**Work item:** Transcribe the listing in full, word for word; pictures do not belong in the copy.
== == ==
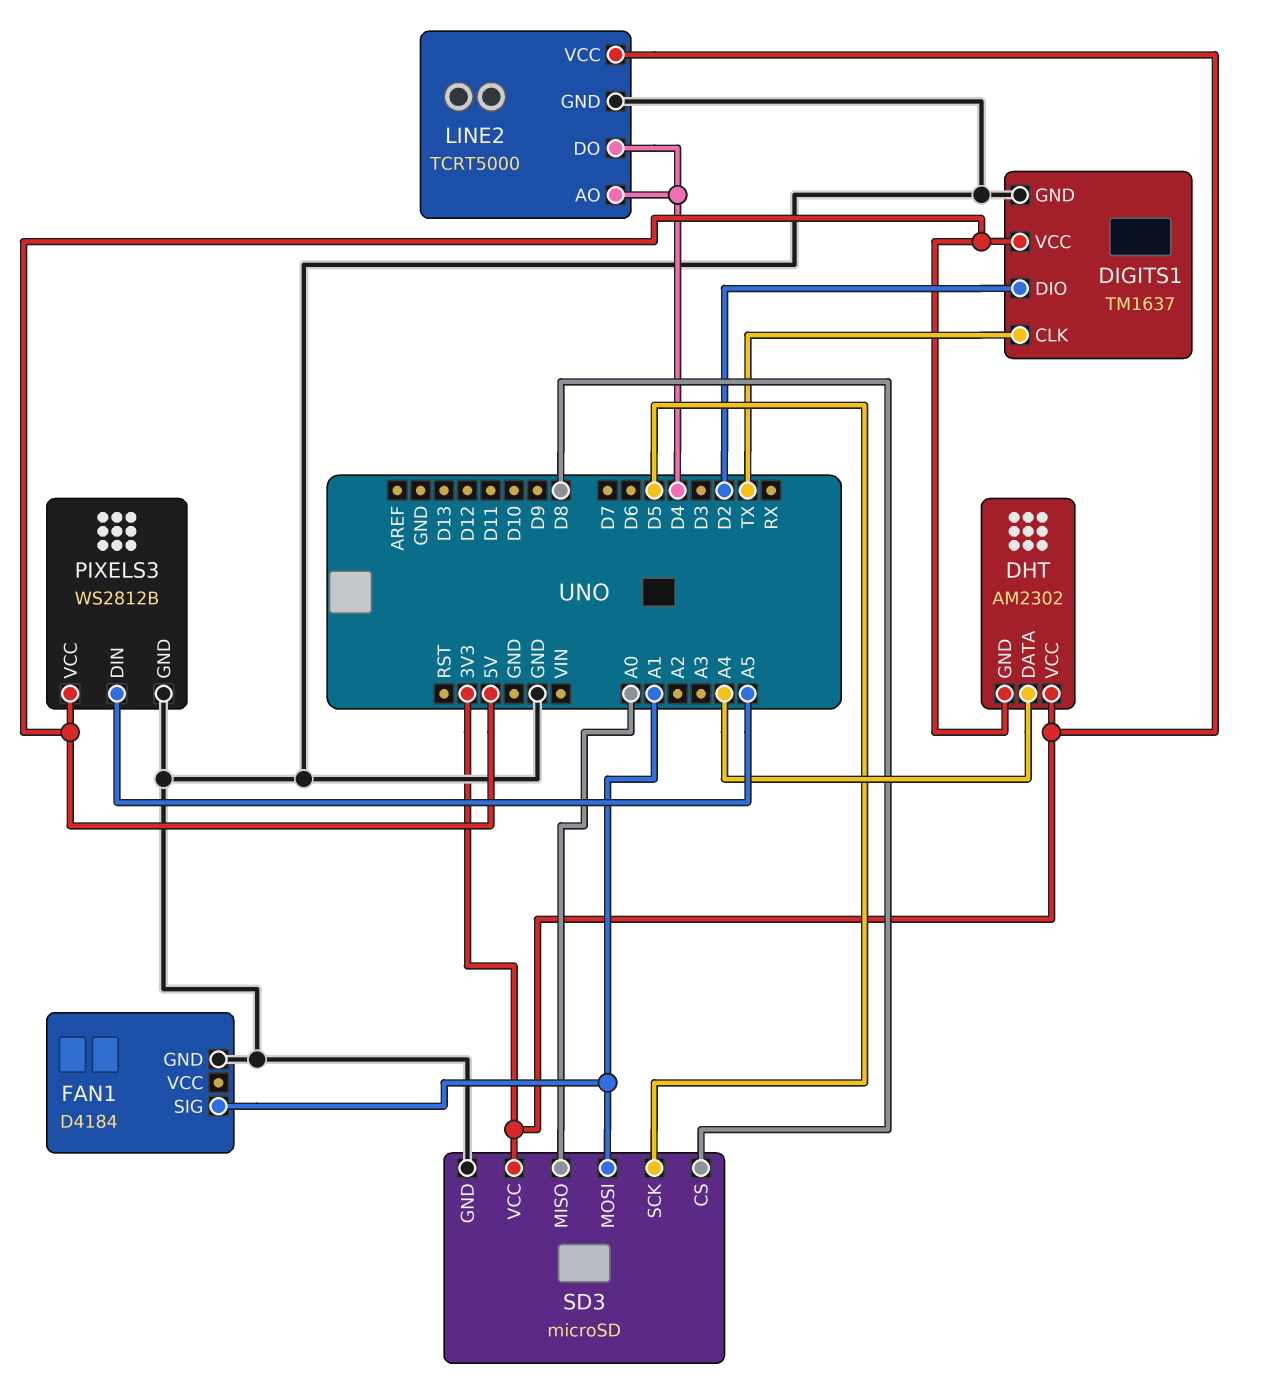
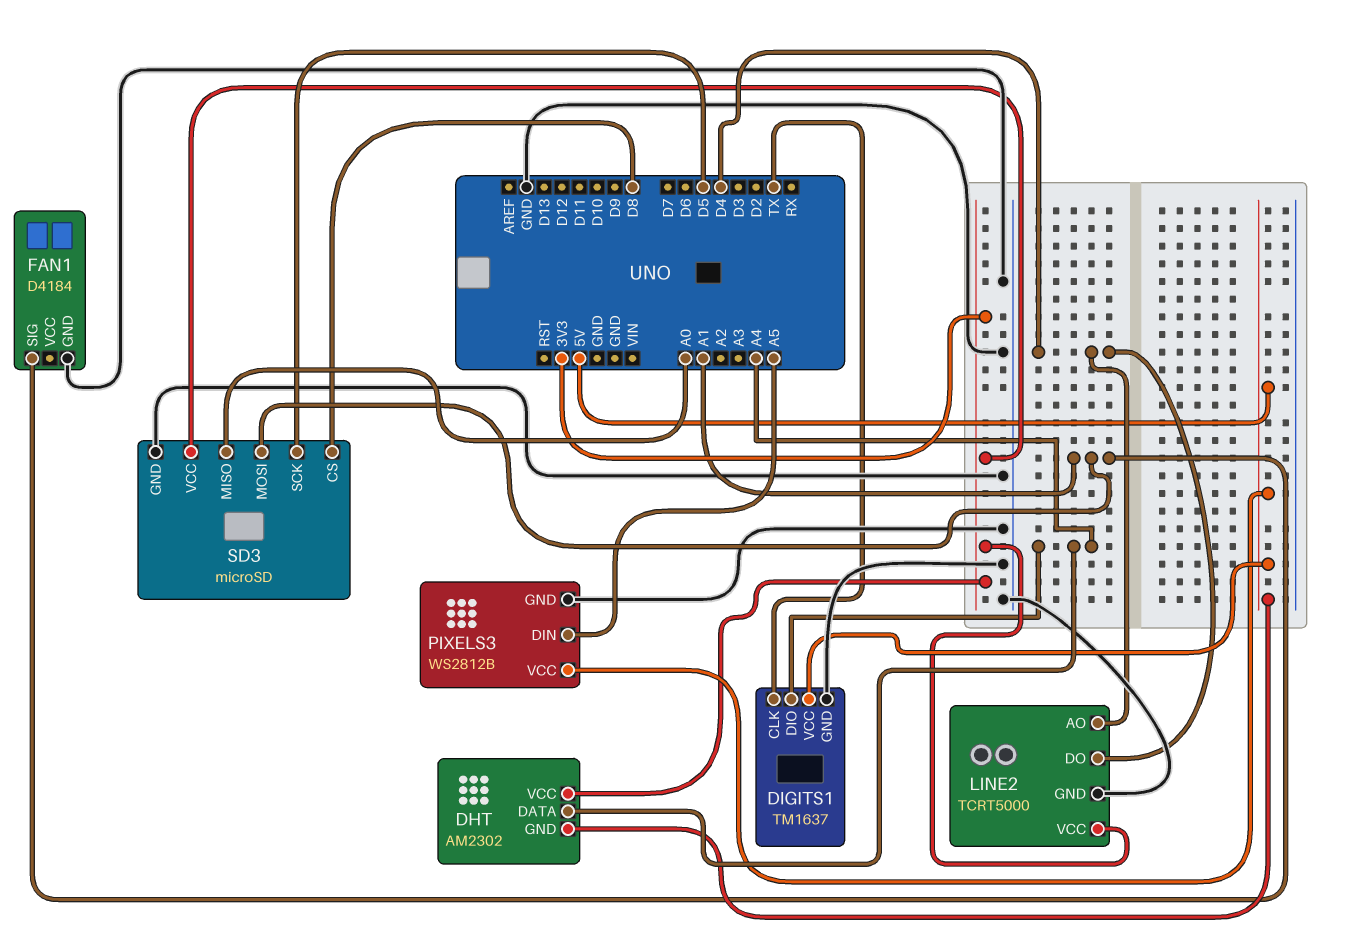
DIGITS1 pin DIO: D2 -> A4

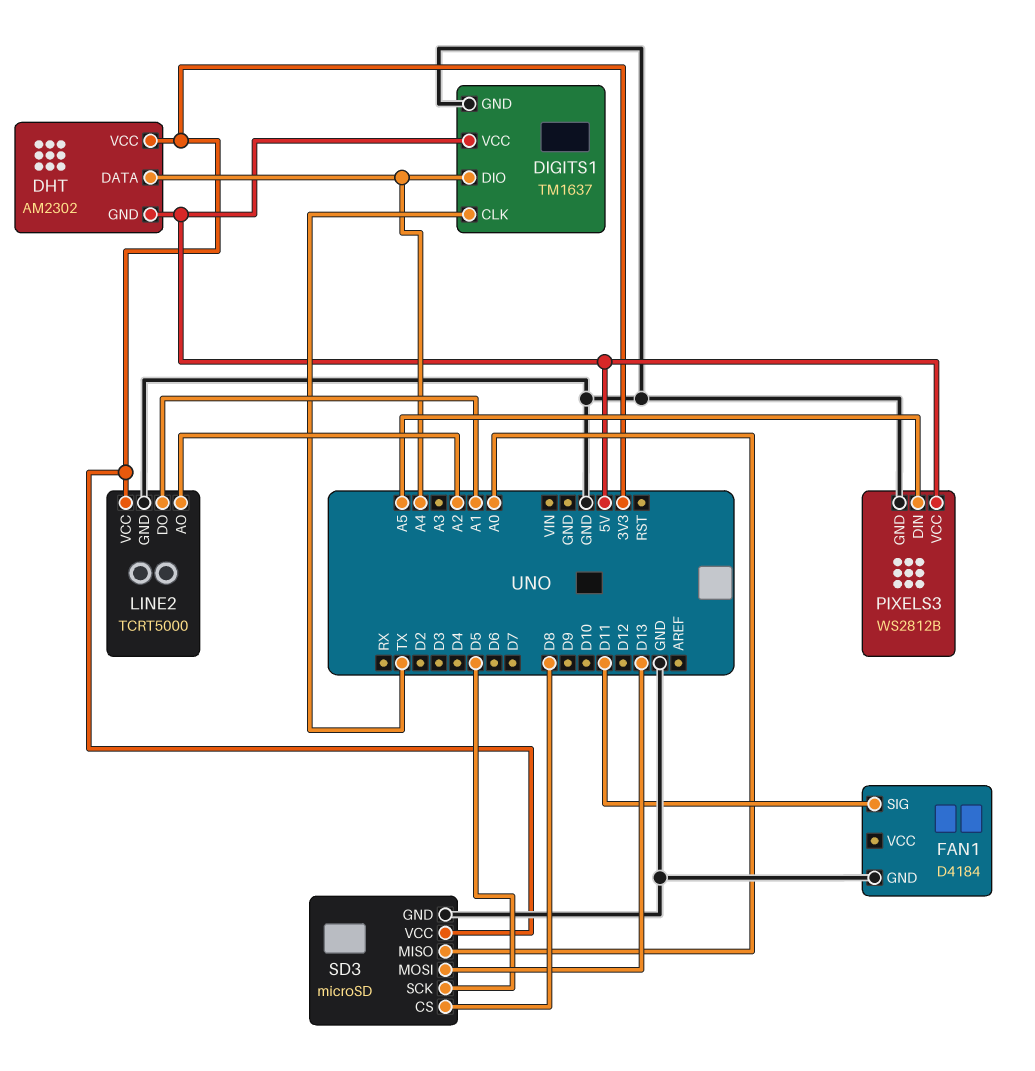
FAN1 pin SIG: A1 -> D11
LINE2 pin AO: D4 -> A2
LINE2 pin DO: D4 -> A1
SD3 pin MOSI: A1 -> D13

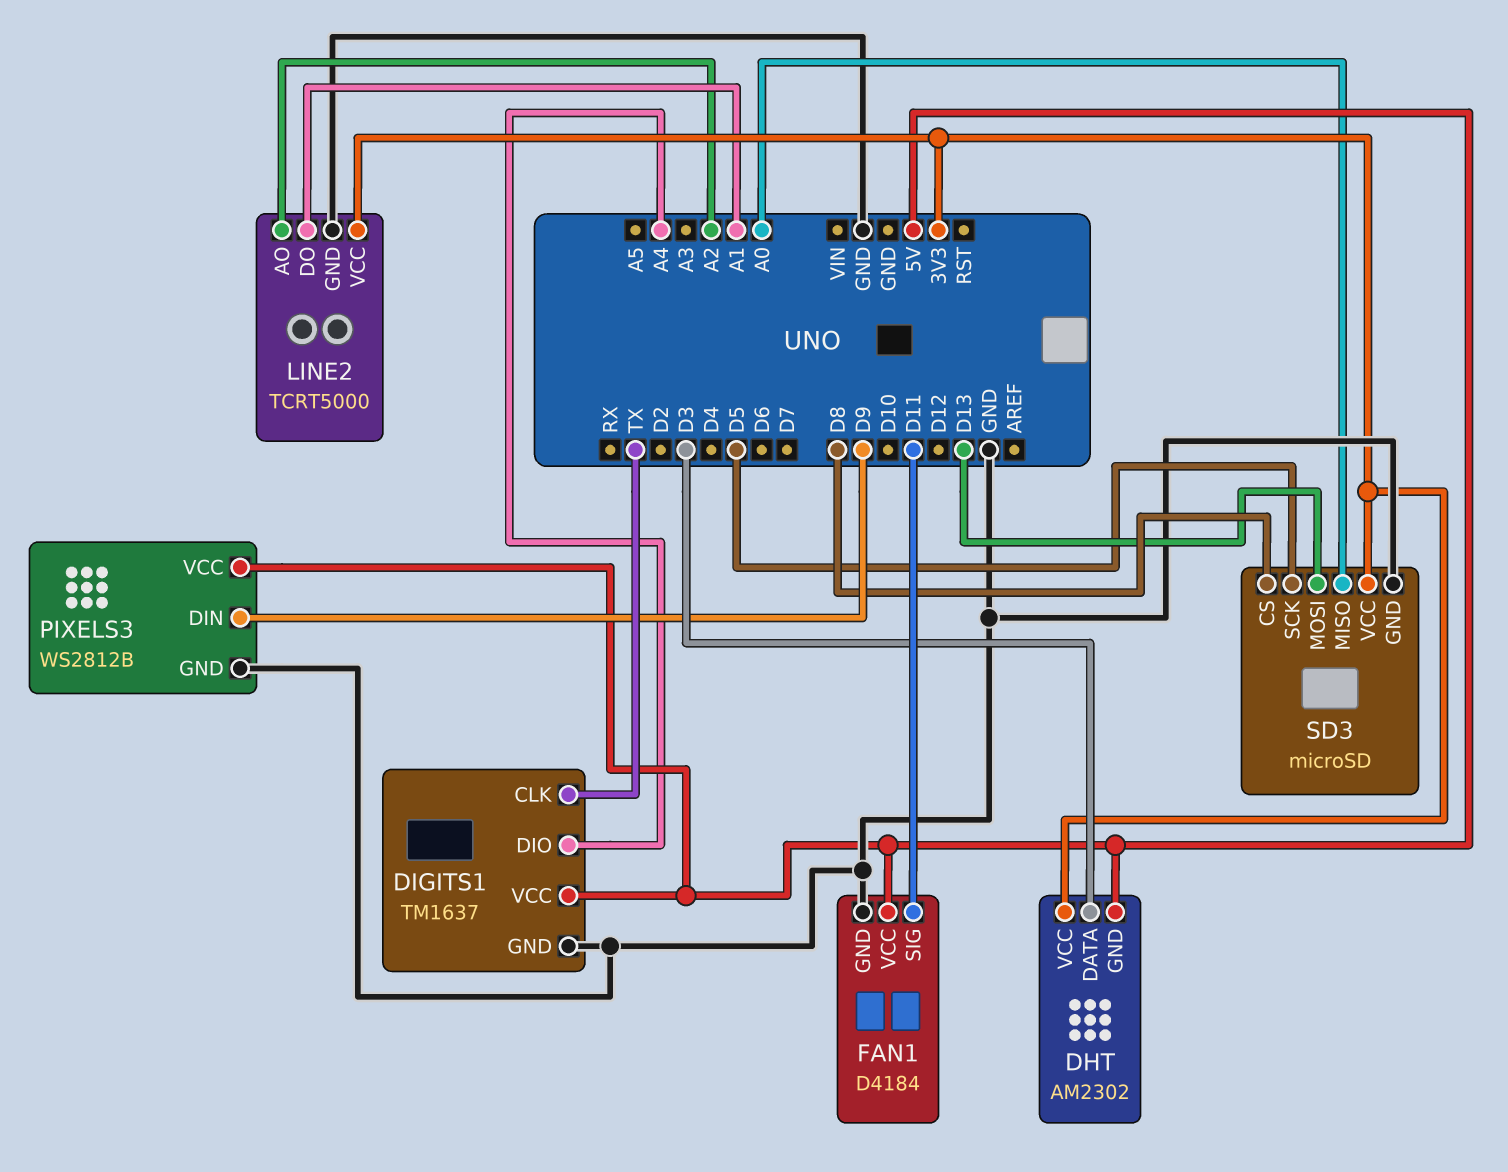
DHT pin DATA: A4 -> D3
FAN1 pin VCC: none -> 5V
PIXELS3 pin DIN: A5 -> D9

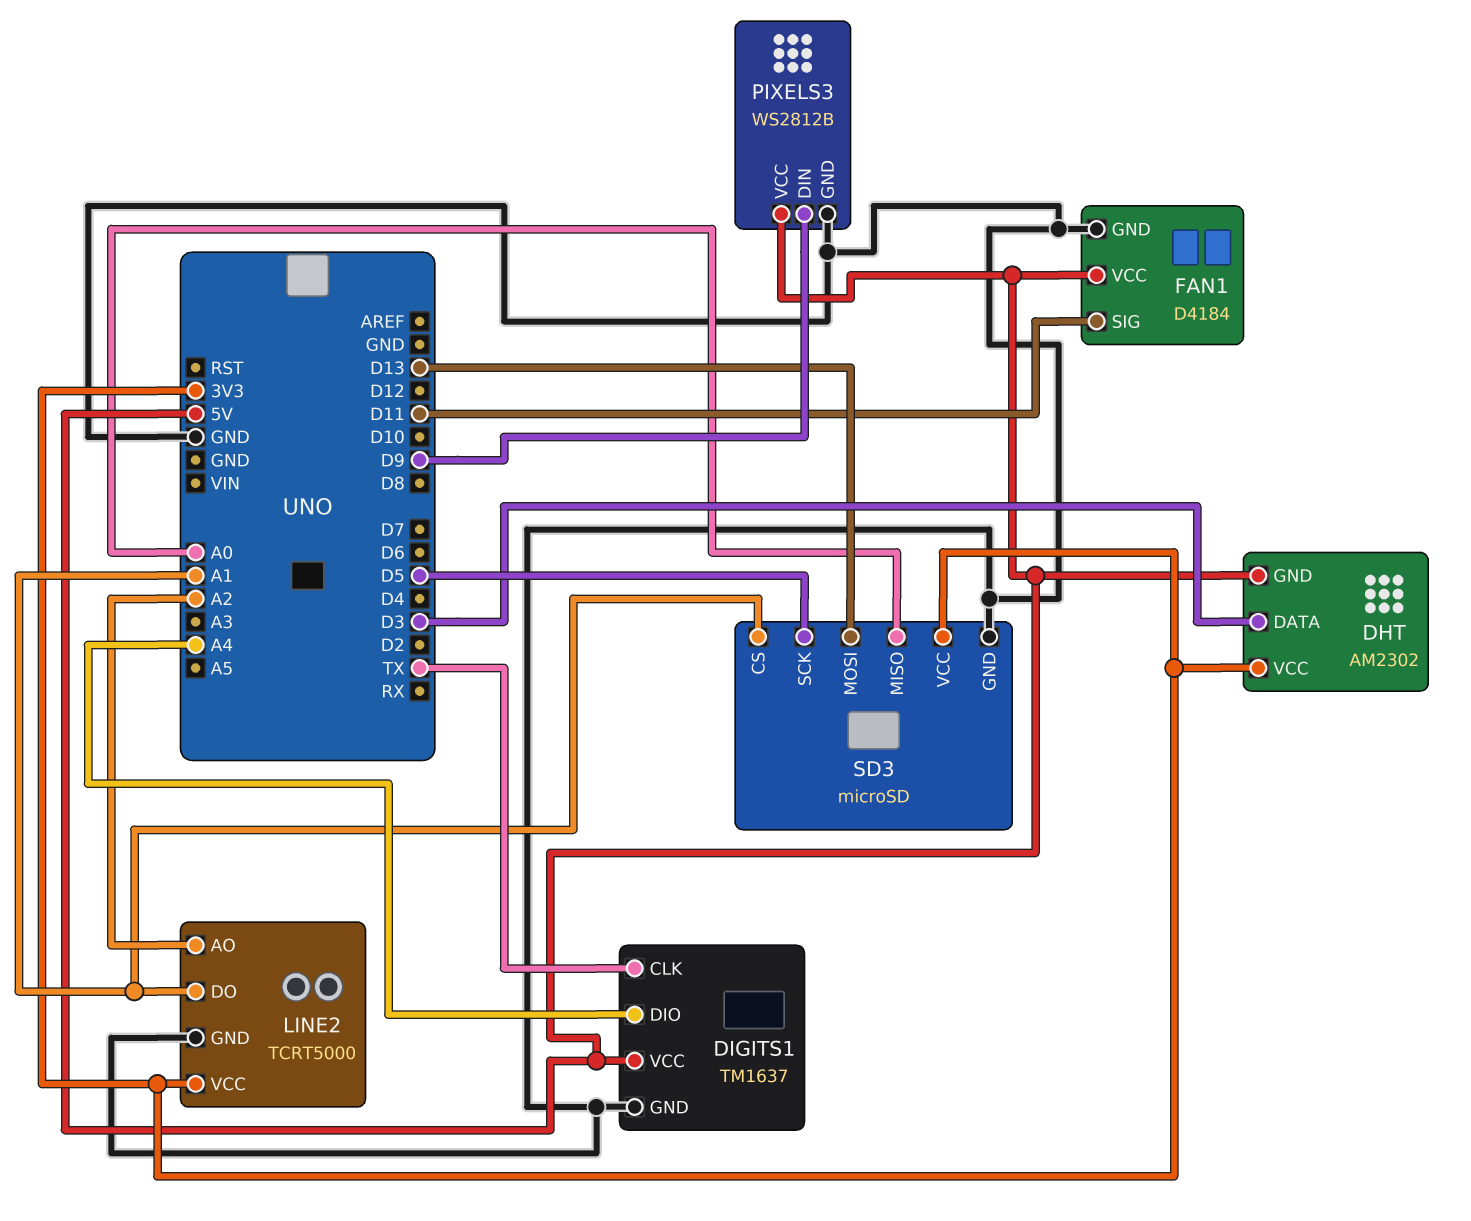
SD3 pin CS: D8 -> A1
== == ==
**Task response:**
DIGITS1 pin DIO: D2 -> A4

FAN1 pin SIG: A1 -> D11
LINE2 pin AO: D4 -> A2
LINE2 pin DO: D4 -> A1
SD3 pin MOSI: A1 -> D13

DHT pin DATA: A4 -> D3
FAN1 pin VCC: none -> 5V
PIXELS3 pin DIN: A5 -> D9

SD3 pin CS: D8 -> A1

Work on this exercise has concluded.